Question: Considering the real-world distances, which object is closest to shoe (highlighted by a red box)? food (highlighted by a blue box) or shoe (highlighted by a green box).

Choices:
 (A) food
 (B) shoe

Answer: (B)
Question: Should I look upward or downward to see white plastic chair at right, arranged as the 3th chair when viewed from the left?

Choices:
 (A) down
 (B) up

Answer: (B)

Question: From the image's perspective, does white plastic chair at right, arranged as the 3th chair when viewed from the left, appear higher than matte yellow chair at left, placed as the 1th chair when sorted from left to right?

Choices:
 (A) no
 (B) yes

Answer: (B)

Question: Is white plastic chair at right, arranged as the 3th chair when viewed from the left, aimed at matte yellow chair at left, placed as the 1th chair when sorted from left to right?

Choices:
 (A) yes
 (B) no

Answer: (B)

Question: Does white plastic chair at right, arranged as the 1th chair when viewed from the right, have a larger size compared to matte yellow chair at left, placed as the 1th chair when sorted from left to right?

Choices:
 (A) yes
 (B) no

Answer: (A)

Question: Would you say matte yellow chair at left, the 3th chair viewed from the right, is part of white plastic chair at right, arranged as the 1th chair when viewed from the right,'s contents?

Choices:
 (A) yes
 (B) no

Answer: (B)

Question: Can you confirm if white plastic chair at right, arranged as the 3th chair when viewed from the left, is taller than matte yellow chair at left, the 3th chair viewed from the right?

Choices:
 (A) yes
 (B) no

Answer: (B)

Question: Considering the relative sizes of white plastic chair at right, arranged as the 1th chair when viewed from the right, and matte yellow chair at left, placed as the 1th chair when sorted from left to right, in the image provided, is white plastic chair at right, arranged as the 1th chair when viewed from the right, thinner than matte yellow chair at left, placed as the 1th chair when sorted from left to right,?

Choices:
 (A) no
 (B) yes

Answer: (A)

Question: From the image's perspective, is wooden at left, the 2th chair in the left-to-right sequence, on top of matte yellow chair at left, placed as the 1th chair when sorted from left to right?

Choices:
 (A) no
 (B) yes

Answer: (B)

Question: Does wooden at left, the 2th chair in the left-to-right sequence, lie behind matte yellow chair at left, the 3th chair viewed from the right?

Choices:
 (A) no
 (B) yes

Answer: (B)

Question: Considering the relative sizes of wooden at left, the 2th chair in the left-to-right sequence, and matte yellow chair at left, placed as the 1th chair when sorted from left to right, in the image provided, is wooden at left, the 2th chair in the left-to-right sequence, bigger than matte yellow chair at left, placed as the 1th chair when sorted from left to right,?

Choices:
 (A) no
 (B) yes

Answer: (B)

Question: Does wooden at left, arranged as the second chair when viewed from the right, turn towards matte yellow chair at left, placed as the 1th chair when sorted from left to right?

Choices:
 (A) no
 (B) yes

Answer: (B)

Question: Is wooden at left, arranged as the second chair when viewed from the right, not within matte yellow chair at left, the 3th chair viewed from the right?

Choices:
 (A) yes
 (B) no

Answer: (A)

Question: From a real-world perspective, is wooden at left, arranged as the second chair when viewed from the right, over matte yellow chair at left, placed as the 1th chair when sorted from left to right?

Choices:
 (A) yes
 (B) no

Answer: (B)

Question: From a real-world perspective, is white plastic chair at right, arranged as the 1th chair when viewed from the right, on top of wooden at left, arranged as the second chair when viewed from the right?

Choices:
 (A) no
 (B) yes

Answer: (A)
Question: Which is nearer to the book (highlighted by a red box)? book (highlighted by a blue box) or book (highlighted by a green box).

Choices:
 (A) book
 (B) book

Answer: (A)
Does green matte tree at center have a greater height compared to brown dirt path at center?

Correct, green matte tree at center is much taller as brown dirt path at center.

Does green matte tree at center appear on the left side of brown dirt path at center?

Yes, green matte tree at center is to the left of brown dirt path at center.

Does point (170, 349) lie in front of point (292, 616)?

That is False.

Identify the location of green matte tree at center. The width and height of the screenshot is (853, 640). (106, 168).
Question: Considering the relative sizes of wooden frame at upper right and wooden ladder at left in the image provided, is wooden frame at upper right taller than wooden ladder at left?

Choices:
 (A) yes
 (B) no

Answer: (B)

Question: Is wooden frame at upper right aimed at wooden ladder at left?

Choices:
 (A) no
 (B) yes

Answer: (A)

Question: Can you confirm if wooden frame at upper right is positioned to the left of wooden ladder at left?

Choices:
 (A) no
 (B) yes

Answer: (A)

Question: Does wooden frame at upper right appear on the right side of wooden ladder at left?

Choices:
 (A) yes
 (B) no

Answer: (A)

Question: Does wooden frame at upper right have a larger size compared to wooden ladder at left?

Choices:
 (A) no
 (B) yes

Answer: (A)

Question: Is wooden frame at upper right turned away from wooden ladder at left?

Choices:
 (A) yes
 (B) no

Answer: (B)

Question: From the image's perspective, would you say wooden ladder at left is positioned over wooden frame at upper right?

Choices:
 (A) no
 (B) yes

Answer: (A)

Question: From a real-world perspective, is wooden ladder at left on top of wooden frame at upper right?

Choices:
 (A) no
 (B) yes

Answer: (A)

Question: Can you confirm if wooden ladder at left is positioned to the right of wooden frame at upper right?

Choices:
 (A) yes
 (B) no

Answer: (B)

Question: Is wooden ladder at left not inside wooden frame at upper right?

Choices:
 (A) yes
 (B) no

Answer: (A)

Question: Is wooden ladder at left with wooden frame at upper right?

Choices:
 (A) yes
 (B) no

# Exercise
Render the lines above as a JSON list of strings, one string per line, with blank lines omitted.

# Right answer
[
  "Question: Considering the real-world distances, which object is closest to shoe (highlighted by a red box)? food (highlighted by a blue box) or shoe (highlighted by a green box).",
  "Choices:",
  " (A) food",
  " (B) shoe",
  "Answer: (B)",
  "Question: Should I look upward or downward to see white plastic chair at right, arranged as the 3th chair when viewed from the left?",
  "Choices:",
  " (A) down",
  " (B) up",
  "Answer: (B)",
  "Question: From the image's perspective, does white plastic chair at right, arranged as the 3th chair when viewed from the left, appear higher than matte yellow chair at left, placed as the 1th chair when sorted from left to right?",
  "Choices:",
  " (A) no",
  " (B) yes",
  "Answer: (B)",
  "Question: Is white plastic chair at right, arranged as the 3th chair when viewed from the left, aimed at matte yellow chair at left, placed as the 1th chair when sorted from left to right?",
  "Choices:",
  " (A) yes",
  " (B) no",
  "Answer: (B)",
  "Question: Does white plastic chair at right, arranged as the 1th chair when viewed from the right, have a larger size compared to matte yellow chair at left, placed as the 1th chair when sorted from left to right?",
  "Choices:",
  " (A) yes",
  " (B) no",
  "Answer: (A)",
  "Question: Would you say matte yellow chair at left, the 3th chair viewed from the right, is part of white plastic chair at right, arranged as the 1th chair when viewed from the right,'s contents?",
  "Choices:",
  " (A) yes",
  " (B) no",
  "Answer: (B)",
  "Question: Can you confirm if white plastic chair at right, arranged as the 3th chair when viewed from the left, is taller than matte yellow chair at left, the 3th chair viewed from the right?",
  "Choices:",
  " (A) yes",
  " (B) no",
  "Answer: (B)",
  "Question: Considering the relative sizes of white plastic chair at right, arranged as the 1th chair when viewed from the right, and matte yellow chair at left, placed as the 1th chair when sorted from left to right, in the image provided, is white plastic chair at right, arranged as the 1th chair when viewed from the right, thinner than matte yellow chair at left, placed as the 1th chair when sorted from left to right,?",
  "Choices:",
  " (A) no",
  " (B) yes",
  "Answer: (A)",
  "Question: From the image's perspective, is wooden at left, the 2th chair in the left-to-right sequence, on top of matte yellow chair at left, placed as the 1th chair when sorted from left to right?",
  "Choices:",
  " (A) no",
  " (B) yes",
  "Answer: (B)",
  "Question: Does wooden at left, the 2th chair in the left-to-right sequence, lie behind matte yellow chair at left, the 3th chair viewed from the right?",
  "Choices:",
  " (A) no",
  " (B) yes",
  "Answer: (B)",
  "Question: Considering the relative sizes of wooden at left, the 2th chair in the left-to-right sequence, and matte yellow chair at left, placed as the 1th chair when sorted from left to right, in the image provided, is wooden at left, the 2th chair in the left-to-right sequence, bigger than matte yellow chair at left, placed as the 1th chair when sorted from left to right,?",
  "Choices:",
  " (A) no",
  " (B) yes",
  "Answer: (B)",
  "Question: Does wooden at left, arranged as the second chair when viewed from the right, turn towards matte yellow chair at left, placed as the 1th chair when sorted from left to right?",
  "Choices:",
  " (A) no",
  " (B) yes",
  "Answer: (B)",
  "Question: Is wooden at left, arranged as the second chair when viewed from the right, not within matte yellow chair at left, the 3th chair viewed from the right?",
  "Choices:",
  " (A) yes",
  " (B) no",
  "Answer: (A)",
  "Question: From a real-world perspective, is wooden at left, arranged as the second chair when viewed from the right, over matte yellow chair at left, placed as the 1th chair when sorted from left to right?",
  "Choices:",
  " (A) yes",
  " (B) no",
  "Answer: (B)",
  "Question: From a real-world perspective, is white plastic chair at right, arranged as the 1th chair when viewed from the right, on top of wooden at left, arranged as the second chair when viewed from the right?",
  "Choices:",
  " (A) no",
  " (B) yes",
  "Answer: (A)",
  "Question: Which is nearer to the book (highlighted by a red box)? book (highlighted by a blue box) or book (highlighted by a green box).",
  "Choices:",
  " (A) book",
  " (B) book",
  "Answer: (A)",
  "Does green matte tree at center have a greater height compared to brown dirt path at center?",
  "Correct, green matte tree at center is much taller as brown dirt path at center.",
  "Does green matte tree at center appear on the left side of brown dirt path at center?",
  "Yes, green matte tree at center is to the left of brown dirt path at center.",
  "Does point (170, 349) lie in front of point (292, 616)?",
  "That is False.",
  "Identify the location of green matte tree at center. The width and height of the screenshot is (853, 640). (106, 168).",
  "Question: Considering the relative sizes of wooden frame at upper right and wooden ladder at left in the image provided, is wooden frame at upper right taller than wooden ladder at left?",
  "Choices:",
  " (A) yes",
  " (B) no",
  "Answer: (B)",
  "Question: Is wooden frame at upper right aimed at wooden ladder at left?",
  "Choices:",
  " (A) no",
  " (B) yes",
  "Answer: (A)",
  "Question: Can you confirm if wooden frame at upper right is positioned to the left of wooden ladder at left?",
  "Choices:",
  " (A) no",
  " (B) yes",
  "Answer: (A)",
  "Question: Does wooden frame at upper right appear on the right side of wooden ladder at left?",
  "Choices:",
  " (A) yes",
  " (B) no",
  "Answer: (A)",
  "Question: Does wooden frame at upper right have a larger size compared to wooden ladder at left?",
  "Choices:",
  " (A) no",
  " (B) yes",
  "Answer: (A)",
  "Question: Is wooden frame at upper right turned away from wooden ladder at left?",
  "Choices:",
  " (A) yes",
  " (B) no",
  "Answer: (B)",
  "Question: From the image's perspective, would you say wooden ladder at left is positioned over wooden frame at upper right?",
  "Choices:",
  " (A) no",
  " (B) yes",
  "Answer: (A)",
  "Question: From a real-world perspective, is wooden ladder at left on top of wooden frame at upper right?",
  "Choices:",
  " (A) no",
  " (B) yes",
  "Answer: (A)",
  "Question: Can you confirm if wooden ladder at left is positioned to the right of wooden frame at upper right?",
  "Choices:",
  " (A) yes",
  " (B) no",
  "Answer: (B)",
  "Question: Is wooden ladder at left not inside wooden frame at upper right?",
  "Choices:",
  " (A) yes",
  " (B) no",
  "Answer: (A)",
  "Question: Is wooden ladder at left with wooden frame at upper right?",
  "Choices:",
  " (A) yes",
  " (B) no"
]